| ASSIGNMENT |
Copy out each line below containing "diamond".

Top of RECORDS FOR PROCESSING

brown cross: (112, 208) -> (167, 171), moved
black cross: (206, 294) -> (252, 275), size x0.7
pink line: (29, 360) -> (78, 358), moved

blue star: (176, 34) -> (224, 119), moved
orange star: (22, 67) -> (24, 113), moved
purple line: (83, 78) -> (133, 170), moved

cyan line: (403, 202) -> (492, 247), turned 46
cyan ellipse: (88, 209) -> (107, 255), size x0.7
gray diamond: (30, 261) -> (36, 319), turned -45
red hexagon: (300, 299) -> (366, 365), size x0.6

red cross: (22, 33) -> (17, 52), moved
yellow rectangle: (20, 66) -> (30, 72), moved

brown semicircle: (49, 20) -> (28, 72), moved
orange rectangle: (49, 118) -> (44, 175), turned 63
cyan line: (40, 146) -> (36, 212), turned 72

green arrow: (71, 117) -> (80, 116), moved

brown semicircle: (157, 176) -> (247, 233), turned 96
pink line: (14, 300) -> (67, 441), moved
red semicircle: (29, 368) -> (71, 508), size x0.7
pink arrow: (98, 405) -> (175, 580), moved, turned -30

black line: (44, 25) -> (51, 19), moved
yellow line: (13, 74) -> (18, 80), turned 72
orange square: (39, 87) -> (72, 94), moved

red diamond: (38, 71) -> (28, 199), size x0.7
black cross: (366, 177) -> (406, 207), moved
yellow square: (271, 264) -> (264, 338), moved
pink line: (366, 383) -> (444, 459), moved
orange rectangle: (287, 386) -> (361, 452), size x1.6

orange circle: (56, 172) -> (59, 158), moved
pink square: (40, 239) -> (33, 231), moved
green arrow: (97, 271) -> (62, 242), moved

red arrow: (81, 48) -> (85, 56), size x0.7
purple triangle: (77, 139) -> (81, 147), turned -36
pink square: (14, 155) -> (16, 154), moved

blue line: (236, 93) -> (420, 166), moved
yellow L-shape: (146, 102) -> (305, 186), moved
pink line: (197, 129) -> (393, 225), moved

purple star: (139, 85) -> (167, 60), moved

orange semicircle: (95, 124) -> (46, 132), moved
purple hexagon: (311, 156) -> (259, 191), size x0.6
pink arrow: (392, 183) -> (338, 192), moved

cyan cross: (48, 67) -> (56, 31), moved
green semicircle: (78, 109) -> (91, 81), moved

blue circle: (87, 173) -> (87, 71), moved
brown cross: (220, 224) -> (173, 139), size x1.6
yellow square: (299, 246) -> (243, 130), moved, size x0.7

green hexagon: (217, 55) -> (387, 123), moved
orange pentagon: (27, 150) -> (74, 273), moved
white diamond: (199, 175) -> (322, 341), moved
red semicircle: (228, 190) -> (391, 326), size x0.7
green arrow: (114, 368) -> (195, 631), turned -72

Bottom of RECORDS FOR PROCESSING

| EXPECTED ANSWER |
gray diamond: (30, 261) -> (36, 319), turned -45
red diamond: (38, 71) -> (28, 199), size x0.7
white diamond: (199, 175) -> (322, 341), moved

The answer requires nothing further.